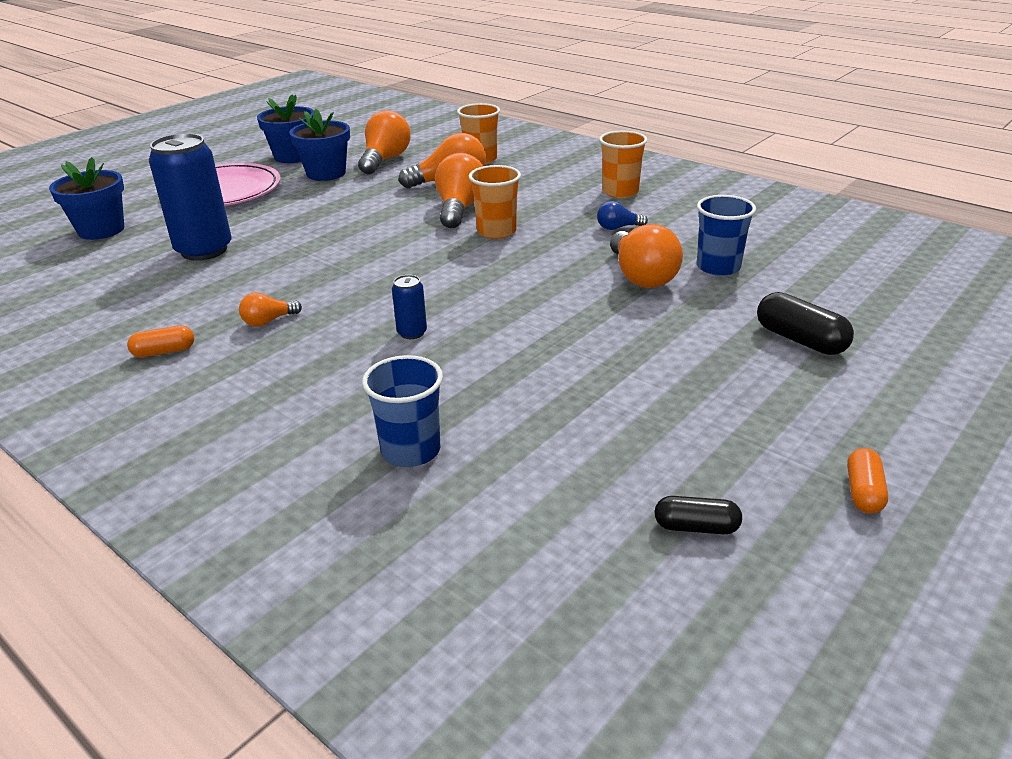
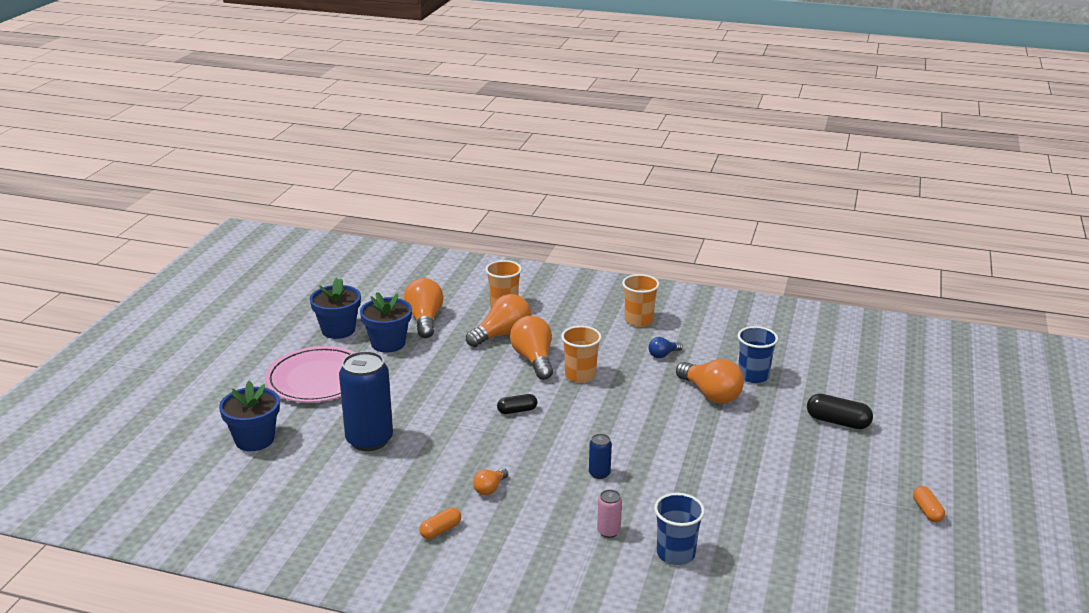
camera: 25 degrees left, 5 degrees down
black capsule [654,496,742,534] -> black capsule moved to [497,394,537,414]
none -> pink can [597,490,622,538]

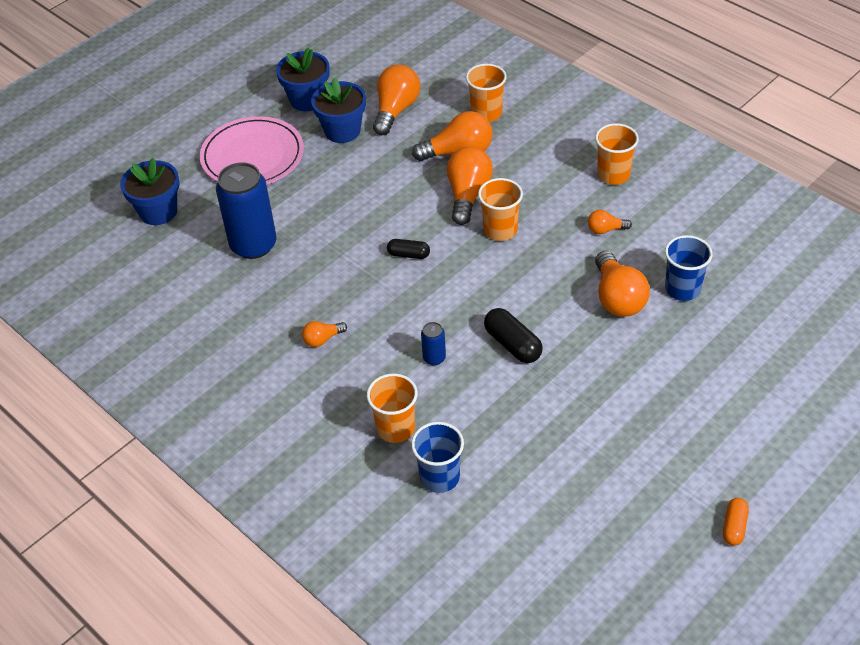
camera: 30 degrees right, 20 degrees up
orange capsule [419,508,461,539] -> none
pink can [597,490,622,538] -> orange cup [367,374,418,443]
blue light bulb [649,337,683,358] -> orange light bulb [588,210,632,234]
black capsule [807,394,873,429] -> black capsule moved to [484,308,543,363]

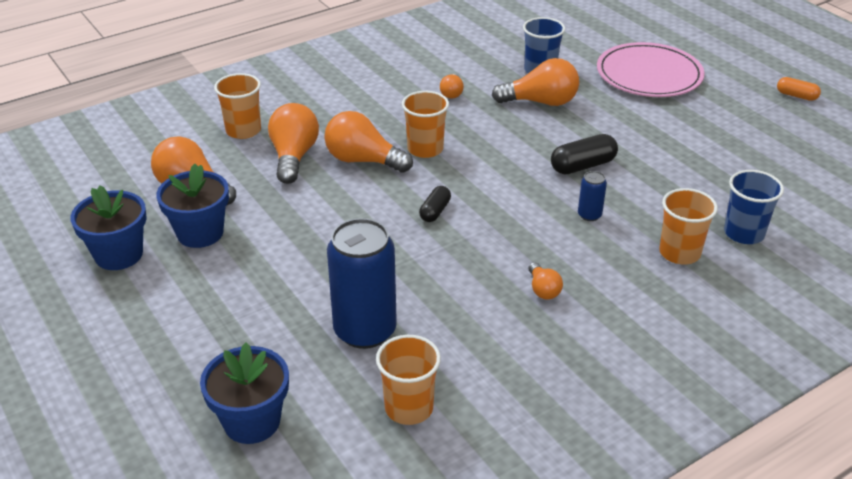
camera: 80 degrees left, 10 degrees down
pink plate [200,116,304,185] -> pink plate moved to [597,42,705,97]
orange cup [595,123,639,185] -> orange cup moved to [376,335,441,425]

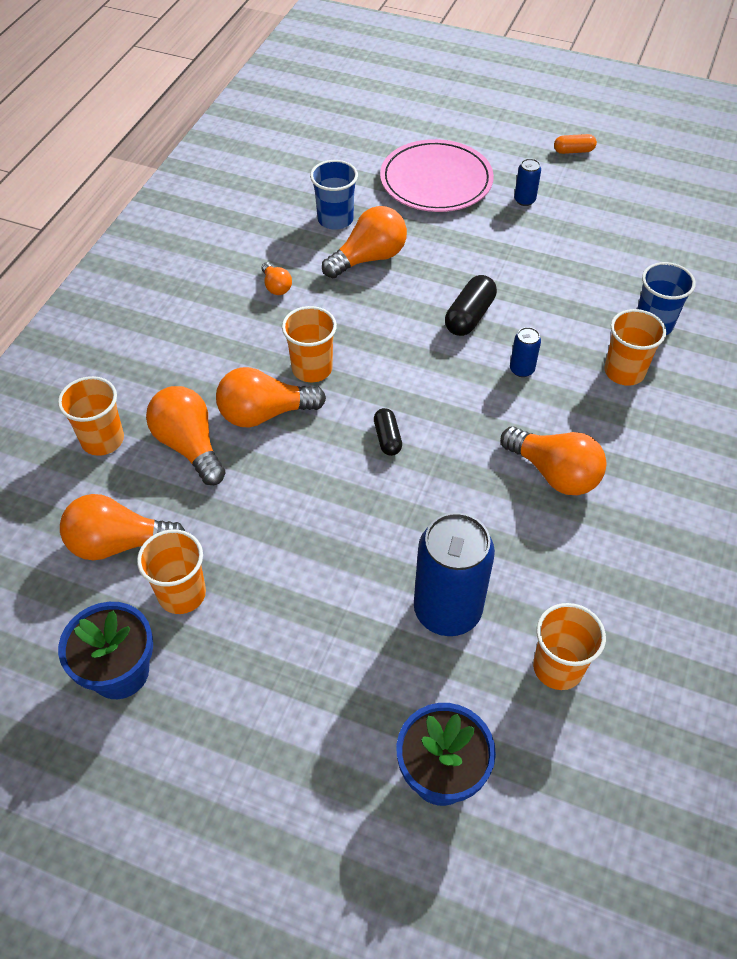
camera: 35 degrees left, 15 degrees up
blue flower pot [156,164,229,248] -> orange cup [137,529,206,614]
orange light bulb [528,262,563,300] -> orange light bulb [501,426,607,495], size x1.94
none -> blue can [514,158,541,206]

▬▬▬▬▬▬

--- Your goal ---
Return exactly the lines that appear in the data above between the line containing "none -> pink can [597,490,622,538]" and the line containing "black capsule [807,394,873,429]", both of which are included, and leave the pictures out.

--- Written response ---
none -> pink can [597,490,622,538]

camera: 30 degrees right, 20 degrees up
orange capsule [419,508,461,539] -> none
pink can [597,490,622,538] -> orange cup [367,374,418,443]
blue light bulb [649,337,683,358] -> orange light bulb [588,210,632,234]
black capsule [807,394,873,429] -> black capsule moved to [484,308,543,363]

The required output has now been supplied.